*** Begin section ***
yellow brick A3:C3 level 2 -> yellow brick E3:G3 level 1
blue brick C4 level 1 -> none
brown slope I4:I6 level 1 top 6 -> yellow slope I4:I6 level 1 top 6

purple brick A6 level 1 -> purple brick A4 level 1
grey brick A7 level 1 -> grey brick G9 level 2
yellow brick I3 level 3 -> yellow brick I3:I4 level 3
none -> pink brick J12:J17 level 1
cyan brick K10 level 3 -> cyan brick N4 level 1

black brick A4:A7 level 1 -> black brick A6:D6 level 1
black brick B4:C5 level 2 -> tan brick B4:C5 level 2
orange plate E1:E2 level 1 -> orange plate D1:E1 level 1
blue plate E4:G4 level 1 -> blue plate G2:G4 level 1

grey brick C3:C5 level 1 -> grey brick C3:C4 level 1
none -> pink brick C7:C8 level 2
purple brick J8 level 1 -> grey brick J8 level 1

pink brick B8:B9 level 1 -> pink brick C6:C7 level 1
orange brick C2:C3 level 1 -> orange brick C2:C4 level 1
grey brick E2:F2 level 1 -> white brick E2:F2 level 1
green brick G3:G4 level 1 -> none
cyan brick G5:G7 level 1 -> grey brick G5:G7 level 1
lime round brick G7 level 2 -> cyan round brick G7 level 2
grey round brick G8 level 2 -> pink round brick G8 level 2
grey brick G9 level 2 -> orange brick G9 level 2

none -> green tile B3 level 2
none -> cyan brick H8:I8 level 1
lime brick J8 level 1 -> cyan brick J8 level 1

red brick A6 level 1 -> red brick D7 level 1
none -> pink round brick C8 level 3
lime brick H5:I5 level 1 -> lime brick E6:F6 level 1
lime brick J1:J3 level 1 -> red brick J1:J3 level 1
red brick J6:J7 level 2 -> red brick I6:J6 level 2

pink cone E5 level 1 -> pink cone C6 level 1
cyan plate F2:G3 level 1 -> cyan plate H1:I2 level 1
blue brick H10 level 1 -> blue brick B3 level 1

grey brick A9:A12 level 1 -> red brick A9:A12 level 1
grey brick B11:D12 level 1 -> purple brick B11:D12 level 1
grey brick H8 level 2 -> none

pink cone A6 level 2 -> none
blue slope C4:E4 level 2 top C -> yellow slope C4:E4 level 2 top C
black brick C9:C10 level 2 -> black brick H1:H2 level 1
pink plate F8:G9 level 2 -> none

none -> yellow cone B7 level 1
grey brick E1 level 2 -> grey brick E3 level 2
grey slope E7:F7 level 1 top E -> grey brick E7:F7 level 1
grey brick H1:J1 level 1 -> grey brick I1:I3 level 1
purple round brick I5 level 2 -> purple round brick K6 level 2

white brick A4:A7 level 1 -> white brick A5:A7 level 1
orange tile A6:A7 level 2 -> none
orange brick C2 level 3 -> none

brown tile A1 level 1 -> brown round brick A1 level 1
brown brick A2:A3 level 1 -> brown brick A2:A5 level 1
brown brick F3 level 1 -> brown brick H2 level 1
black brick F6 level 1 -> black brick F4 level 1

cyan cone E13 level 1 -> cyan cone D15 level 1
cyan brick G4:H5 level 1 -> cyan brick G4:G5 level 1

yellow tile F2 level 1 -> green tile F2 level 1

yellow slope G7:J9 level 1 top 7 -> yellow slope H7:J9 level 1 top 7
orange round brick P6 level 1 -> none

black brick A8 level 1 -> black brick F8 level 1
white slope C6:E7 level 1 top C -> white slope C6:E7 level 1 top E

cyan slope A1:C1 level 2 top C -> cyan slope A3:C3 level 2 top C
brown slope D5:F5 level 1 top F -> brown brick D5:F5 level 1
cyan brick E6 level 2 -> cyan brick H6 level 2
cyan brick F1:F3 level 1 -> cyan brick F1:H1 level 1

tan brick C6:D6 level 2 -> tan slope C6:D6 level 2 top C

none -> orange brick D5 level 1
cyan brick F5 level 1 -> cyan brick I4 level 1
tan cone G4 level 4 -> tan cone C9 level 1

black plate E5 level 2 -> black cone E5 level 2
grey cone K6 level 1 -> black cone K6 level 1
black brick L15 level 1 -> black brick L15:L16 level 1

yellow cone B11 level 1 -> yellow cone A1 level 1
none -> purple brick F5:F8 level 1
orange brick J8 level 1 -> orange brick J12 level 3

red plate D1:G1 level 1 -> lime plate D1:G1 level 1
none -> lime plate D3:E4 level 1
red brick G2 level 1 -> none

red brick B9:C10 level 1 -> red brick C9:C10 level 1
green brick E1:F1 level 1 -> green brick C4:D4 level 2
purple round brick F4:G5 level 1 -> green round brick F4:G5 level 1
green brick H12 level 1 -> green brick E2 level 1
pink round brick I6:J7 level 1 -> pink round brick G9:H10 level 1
*** End section ***
WORK ORDER ▸
Output each line of the records above exactly.

YOUR RESPONSE ▸
yellow brick A3:C3 level 2 -> yellow brick E3:G3 level 1
blue brick C4 level 1 -> none
brown slope I4:I6 level 1 top 6 -> yellow slope I4:I6 level 1 top 6

purple brick A6 level 1 -> purple brick A4 level 1
grey brick A7 level 1 -> grey brick G9 level 2
yellow brick I3 level 3 -> yellow brick I3:I4 level 3
none -> pink brick J12:J17 level 1
cyan brick K10 level 3 -> cyan brick N4 level 1

black brick A4:A7 level 1 -> black brick A6:D6 level 1
black brick B4:C5 level 2 -> tan brick B4:C5 level 2
orange plate E1:E2 level 1 -> orange plate D1:E1 level 1
blue plate E4:G4 level 1 -> blue plate G2:G4 level 1

grey brick C3:C5 level 1 -> grey brick C3:C4 level 1
none -> pink brick C7:C8 level 2
purple brick J8 level 1 -> grey brick J8 level 1

pink brick B8:B9 level 1 -> pink brick C6:C7 level 1
orange brick C2:C3 level 1 -> orange brick C2:C4 level 1
grey brick E2:F2 level 1 -> white brick E2:F2 level 1
green brick G3:G4 level 1 -> none
cyan brick G5:G7 level 1 -> grey brick G5:G7 level 1
lime round brick G7 level 2 -> cyan round brick G7 level 2
grey round brick G8 level 2 -> pink round brick G8 level 2
grey brick G9 level 2 -> orange brick G9 level 2

none -> green tile B3 level 2
none -> cyan brick H8:I8 level 1
lime brick J8 level 1 -> cyan brick J8 level 1

red brick A6 level 1 -> red brick D7 level 1
none -> pink round brick C8 level 3
lime brick H5:I5 level 1 -> lime brick E6:F6 level 1
lime brick J1:J3 level 1 -> red brick J1:J3 level 1
red brick J6:J7 level 2 -> red brick I6:J6 level 2

pink cone E5 level 1 -> pink cone C6 level 1
cyan plate F2:G3 level 1 -> cyan plate H1:I2 level 1
blue brick H10 level 1 -> blue brick B3 level 1

grey brick A9:A12 level 1 -> red brick A9:A12 level 1
grey brick B11:D12 level 1 -> purple brick B11:D12 level 1
grey brick H8 level 2 -> none

pink cone A6 level 2 -> none
blue slope C4:E4 level 2 top C -> yellow slope C4:E4 level 2 top C
black brick C9:C10 level 2 -> black brick H1:H2 level 1
pink plate F8:G9 level 2 -> none

none -> yellow cone B7 level 1
grey brick E1 level 2 -> grey brick E3 level 2
grey slope E7:F7 level 1 top E -> grey brick E7:F7 level 1
grey brick H1:J1 level 1 -> grey brick I1:I3 level 1
purple round brick I5 level 2 -> purple round brick K6 level 2

white brick A4:A7 level 1 -> white brick A5:A7 level 1
orange tile A6:A7 level 2 -> none
orange brick C2 level 3 -> none

brown tile A1 level 1 -> brown round brick A1 level 1
brown brick A2:A3 level 1 -> brown brick A2:A5 level 1
brown brick F3 level 1 -> brown brick H2 level 1
black brick F6 level 1 -> black brick F4 level 1

cyan cone E13 level 1 -> cyan cone D15 level 1
cyan brick G4:H5 level 1 -> cyan brick G4:G5 level 1

yellow tile F2 level 1 -> green tile F2 level 1

yellow slope G7:J9 level 1 top 7 -> yellow slope H7:J9 level 1 top 7
orange round brick P6 level 1 -> none

black brick A8 level 1 -> black brick F8 level 1
white slope C6:E7 level 1 top C -> white slope C6:E7 level 1 top E

cyan slope A1:C1 level 2 top C -> cyan slope A3:C3 level 2 top C
brown slope D5:F5 level 1 top F -> brown brick D5:F5 level 1
cyan brick E6 level 2 -> cyan brick H6 level 2
cyan brick F1:F3 level 1 -> cyan brick F1:H1 level 1

tan brick C6:D6 level 2 -> tan slope C6:D6 level 2 top C

none -> orange brick D5 level 1
cyan brick F5 level 1 -> cyan brick I4 level 1
tan cone G4 level 4 -> tan cone C9 level 1

black plate E5 level 2 -> black cone E5 level 2
grey cone K6 level 1 -> black cone K6 level 1
black brick L15 level 1 -> black brick L15:L16 level 1

yellow cone B11 level 1 -> yellow cone A1 level 1
none -> purple brick F5:F8 level 1
orange brick J8 level 1 -> orange brick J12 level 3

red plate D1:G1 level 1 -> lime plate D1:G1 level 1
none -> lime plate D3:E4 level 1
red brick G2 level 1 -> none

red brick B9:C10 level 1 -> red brick C9:C10 level 1
green brick E1:F1 level 1 -> green brick C4:D4 level 2
purple round brick F4:G5 level 1 -> green round brick F4:G5 level 1
green brick H12 level 1 -> green brick E2 level 1
pink round brick I6:J7 level 1 -> pink round brick G9:H10 level 1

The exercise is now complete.